- _Exercise requirements_
Say how many lines in the material below hold the word "none", and say nothing else.

- _Records to use_

::::::::

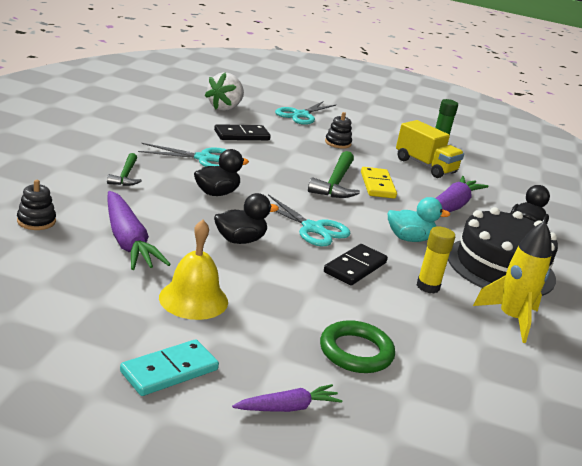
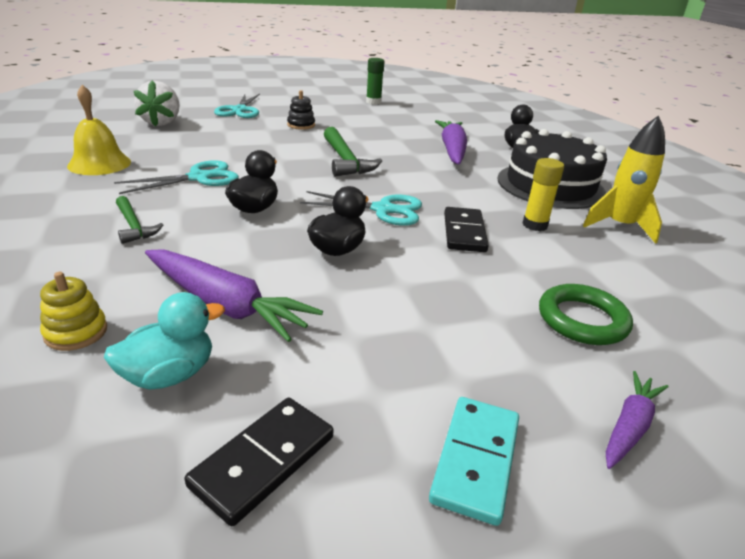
camera: 30 degrees left, 5 degrees up
black stacking toy [17,180,56,230] -> yellow stacking toy [40,272,107,351]
yellow bell [159,220,228,320] -> yellow bell moved to [67,85,131,175]
black domino [214,124,271,140] -> black domino moved to [185,398,333,526]
yellow domino [361,167,397,199] -> none
turquoise duck [388,197,450,242] -> turquoise duck moved to [104,292,225,390]
yellow truck [396,120,464,178] -> none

::::::::

- _Task output_
2